* [Given records]:
------

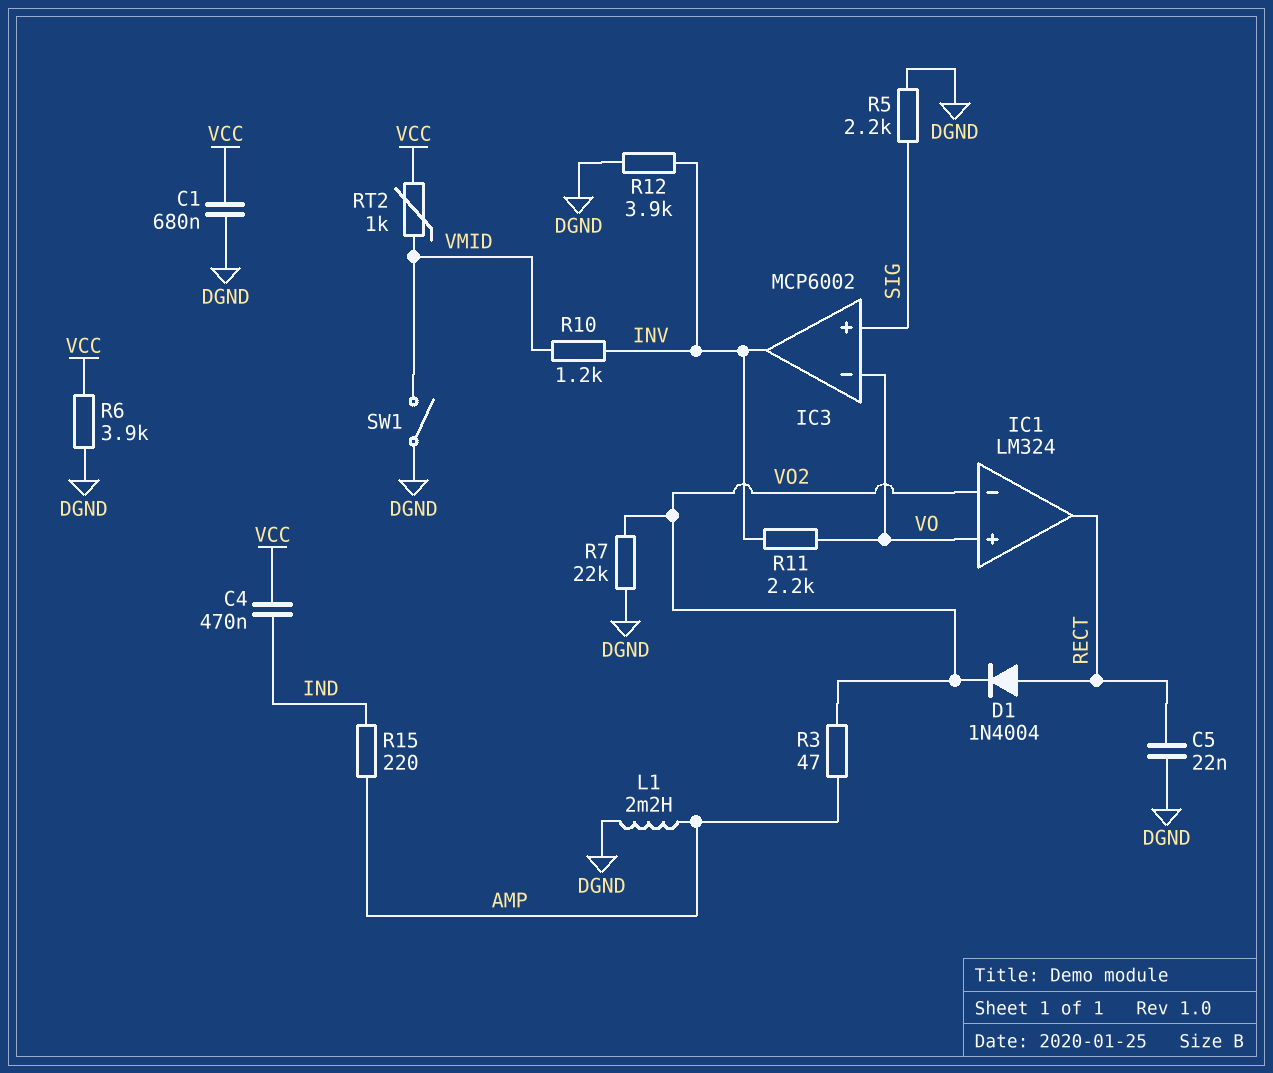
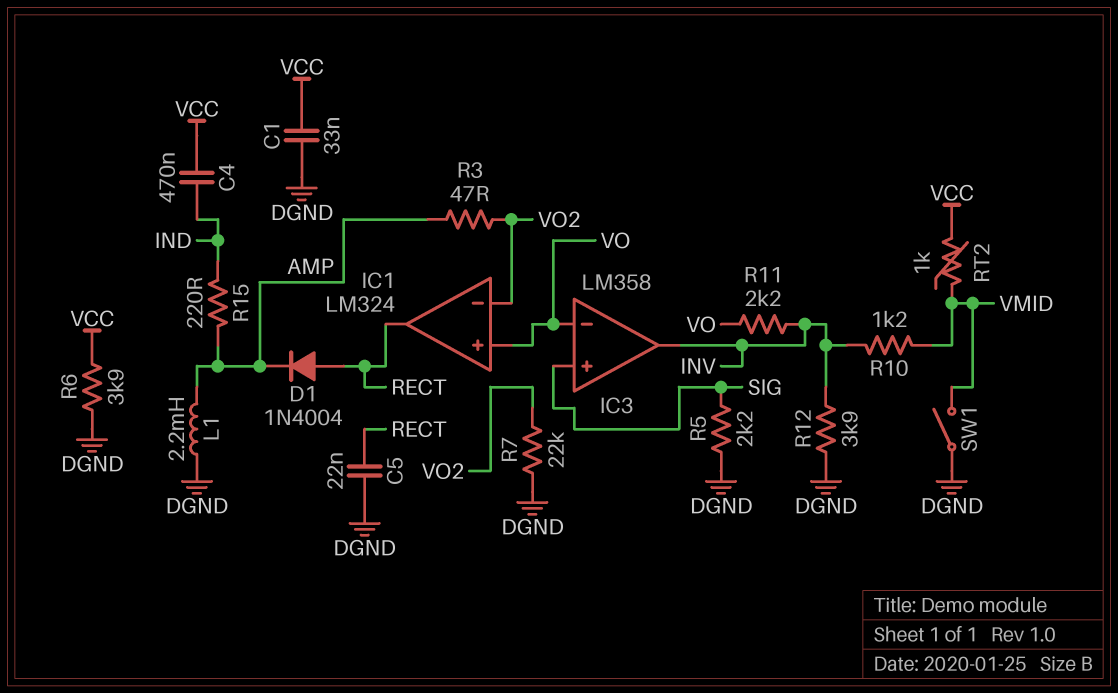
C1: 680nF (DGND, VCC) -> 33nF (DGND, VCC)
D1: diode 1N4004 (A RECT, K VO2) -> diode 1N4004 (A RECT, K AMP)
IC3: MCP6002 -> LM358

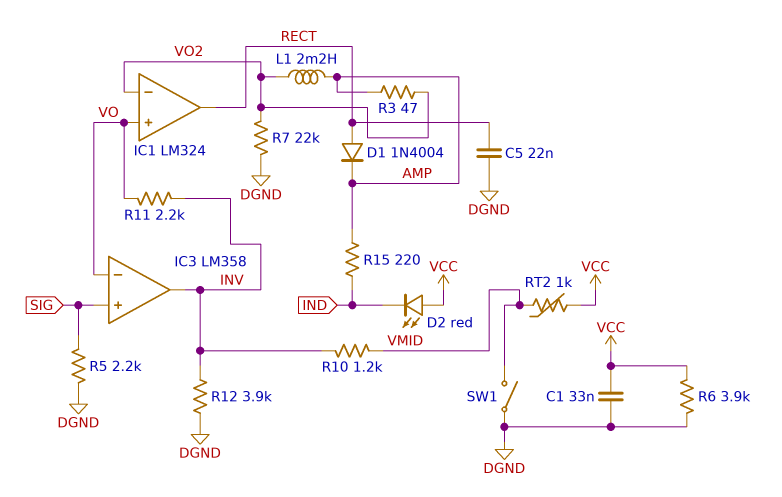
C4: 470nF (IND, VCC) -> none
D2: none -> LED red (A VCC, K IND)
L1: 2.2mH (AMP, DGND) -> 2.2mH (AMP, VO2)

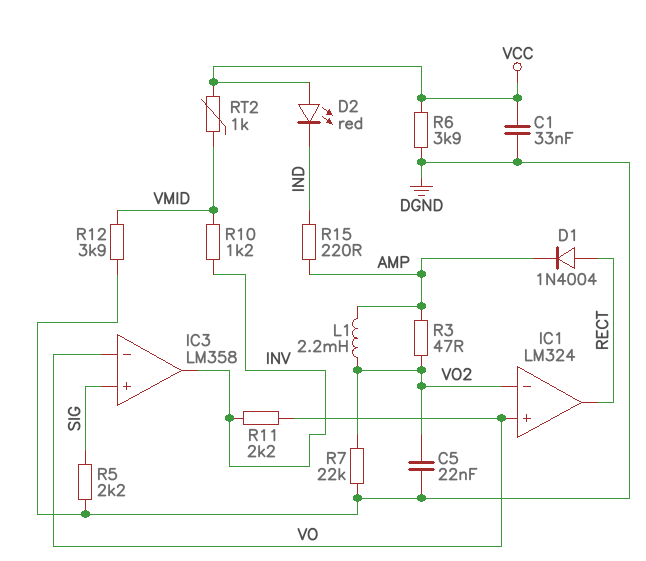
C5: 22nF (DGND, RECT) -> 22nF (DGND, VO2)
R12: 3.9k (DGND, INV) -> 3.9k (DGND, VMID)
SW1: switch (DGND, VMID) -> none

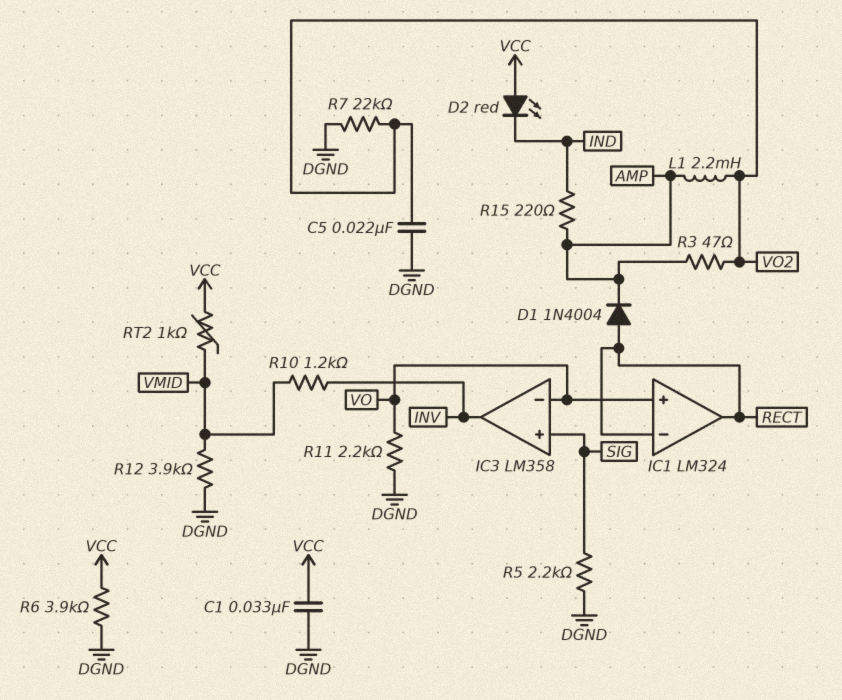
IC1 pin in-: VO2 -> RECT
R11: 2.2k (INV, VO) -> 2.2k (DGND, VO)

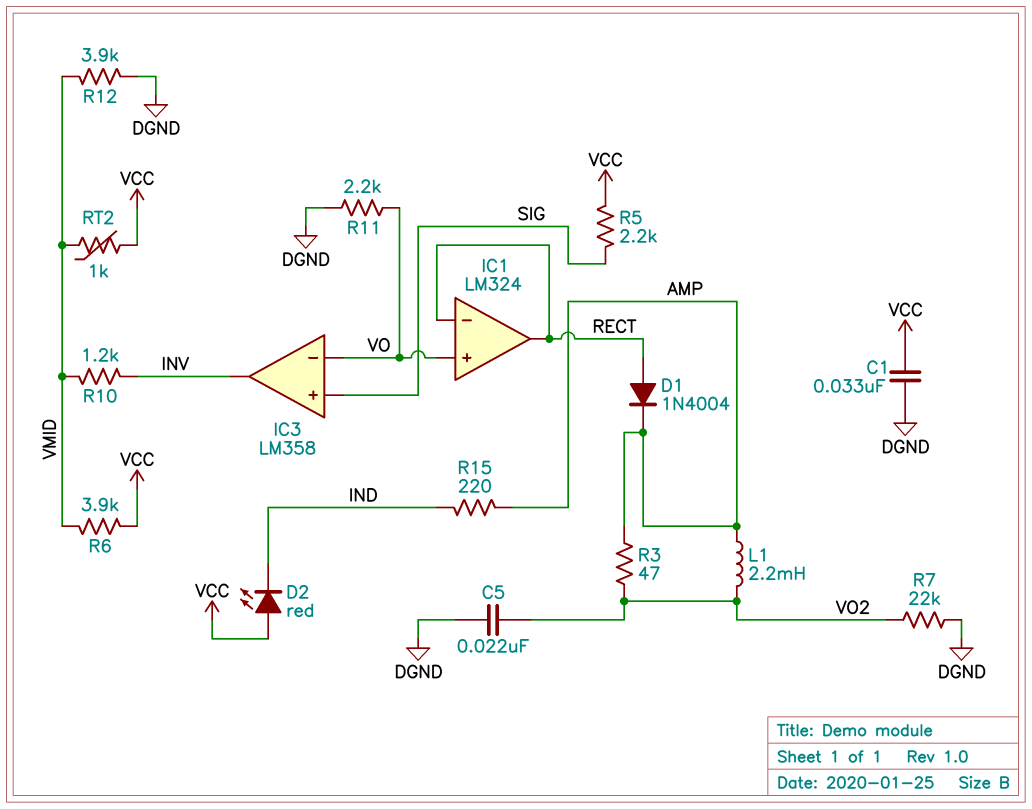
R5: 2.2k (DGND, SIG) -> 2.2k (SIG, VCC)
R6: 3.9k (DGND, VCC) -> 3.9k (VCC, VMID)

------

Reprint the data verbatim, pictures excluded.

C1: 680nF (DGND, VCC) -> 33nF (DGND, VCC)
D1: diode 1N4004 (A RECT, K VO2) -> diode 1N4004 (A RECT, K AMP)
IC3: MCP6002 -> LM358

C4: 470nF (IND, VCC) -> none
D2: none -> LED red (A VCC, K IND)
L1: 2.2mH (AMP, DGND) -> 2.2mH (AMP, VO2)

C5: 22nF (DGND, RECT) -> 22nF (DGND, VO2)
R12: 3.9k (DGND, INV) -> 3.9k (DGND, VMID)
SW1: switch (DGND, VMID) -> none

IC1 pin in-: VO2 -> RECT
R11: 2.2k (INV, VO) -> 2.2k (DGND, VO)

R5: 2.2k (DGND, SIG) -> 2.2k (SIG, VCC)
R6: 3.9k (DGND, VCC) -> 3.9k (VCC, VMID)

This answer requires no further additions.